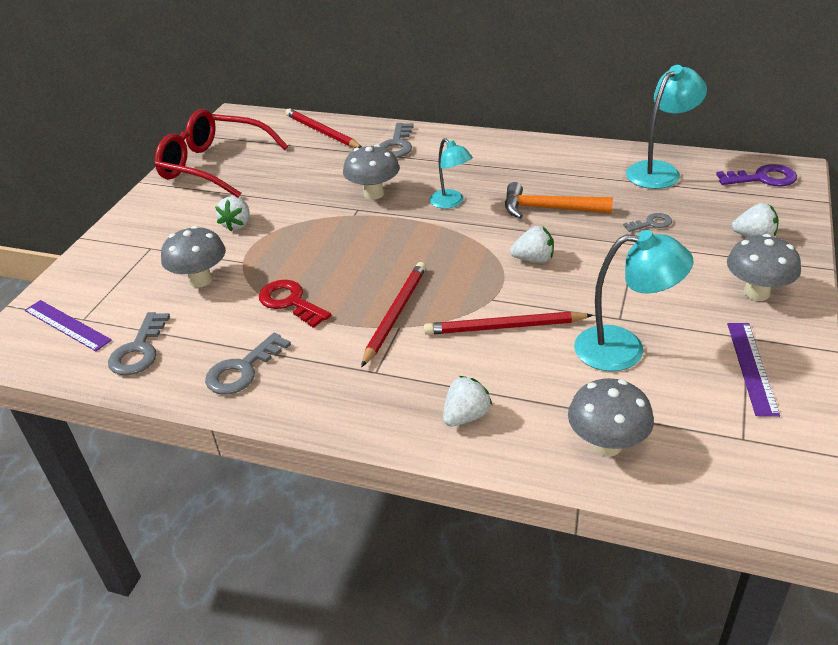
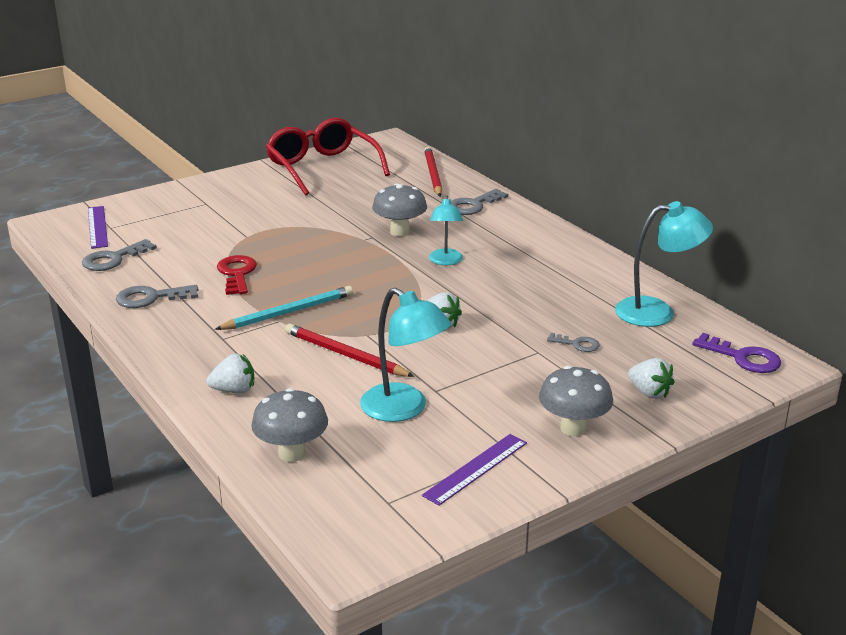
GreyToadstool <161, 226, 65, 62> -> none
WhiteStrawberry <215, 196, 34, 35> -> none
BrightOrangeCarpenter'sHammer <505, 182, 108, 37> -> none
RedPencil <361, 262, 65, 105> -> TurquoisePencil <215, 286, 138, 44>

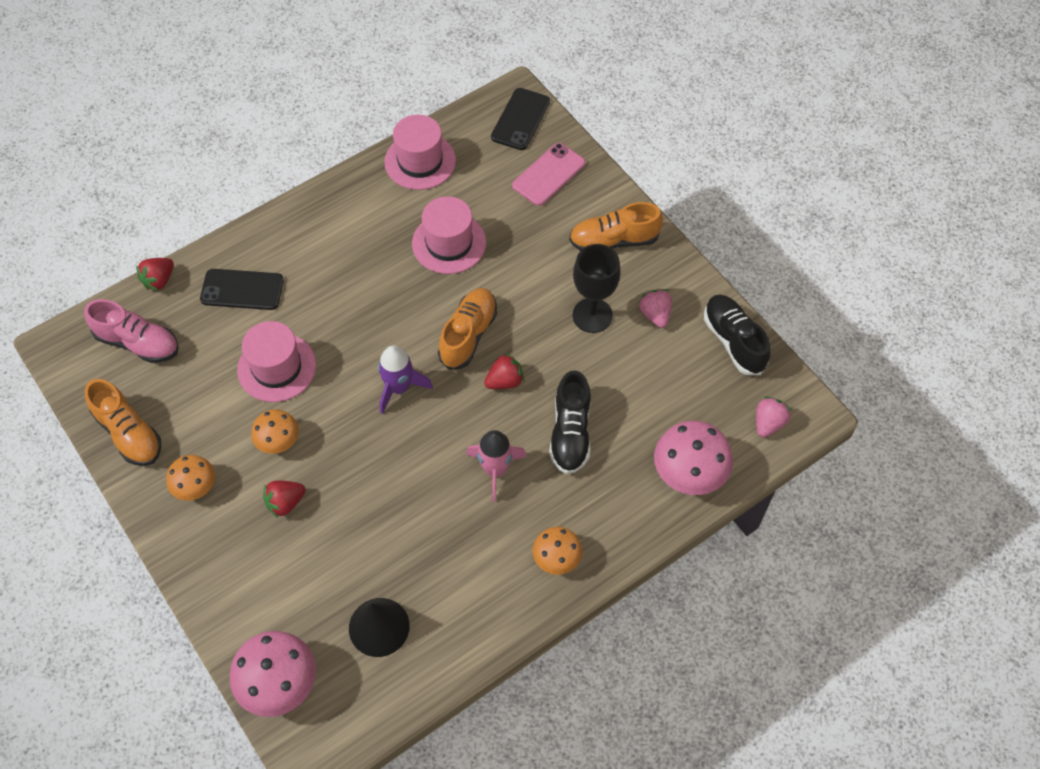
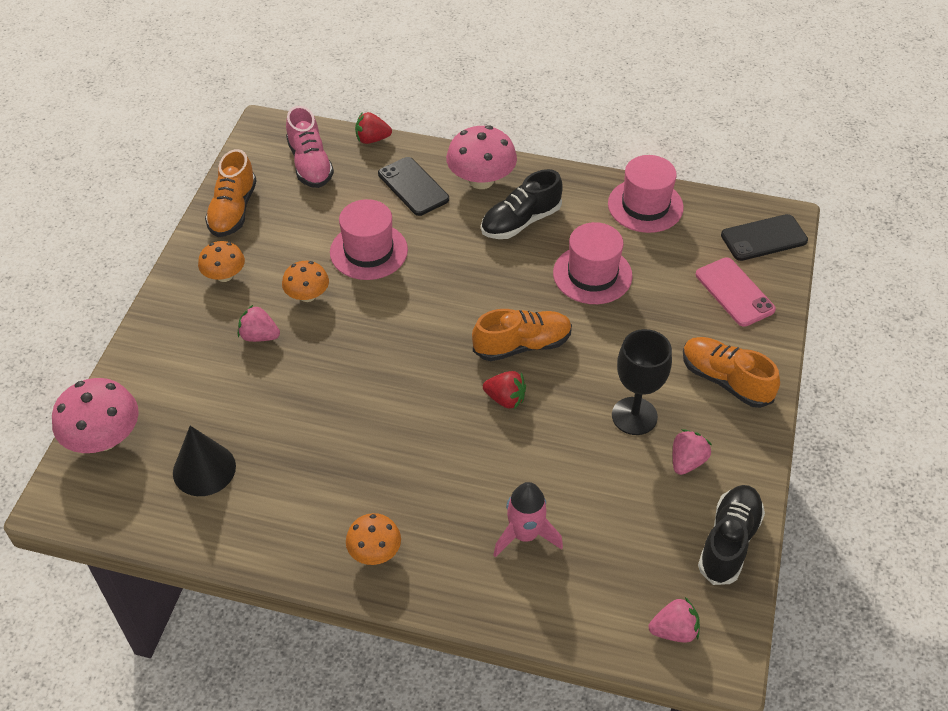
RoyalPurpleSpaceship <378, 345, 55, 69> -> none
PinkSpaceship <466, 430, 61, 72> -> PinkSpaceship <493, 482, 70, 76>, moved
EbonyLaceUpShoe <549, 370, 42, 104> -> EbonyLaceUpShoe <481, 169, 82, 70>, moved
PinkToadstool <654, 421, 79, 74> -> PinkToadstool <446, 125, 71, 64>, moved
RedStrawberry <263, 480, 43, 38> -> PinkStrawberry <238, 304, 42, 38>
PinkPhone <512, 143, 73, 63> -> PinkPhone <696, 258, 80, 69>, 60 degrees clockwise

(HOW TO COMPLETE THIS TASK)
Which lines run from the one that holds "RedPencil <361, 262, 65, 105>" to the final line of the records above? Return them exactly, and skip the pictures.

(COMPLETED TASK)
RedPencil <361, 262, 65, 105> -> TurquoisePencil <215, 286, 138, 44>

RoyalPurpleSpaceship <378, 345, 55, 69> -> none
PinkSpaceship <466, 430, 61, 72> -> PinkSpaceship <493, 482, 70, 76>, moved
EbonyLaceUpShoe <549, 370, 42, 104> -> EbonyLaceUpShoe <481, 169, 82, 70>, moved
PinkToadstool <654, 421, 79, 74> -> PinkToadstool <446, 125, 71, 64>, moved
RedStrawberry <263, 480, 43, 38> -> PinkStrawberry <238, 304, 42, 38>
PinkPhone <512, 143, 73, 63> -> PinkPhone <696, 258, 80, 69>, 60 degrees clockwise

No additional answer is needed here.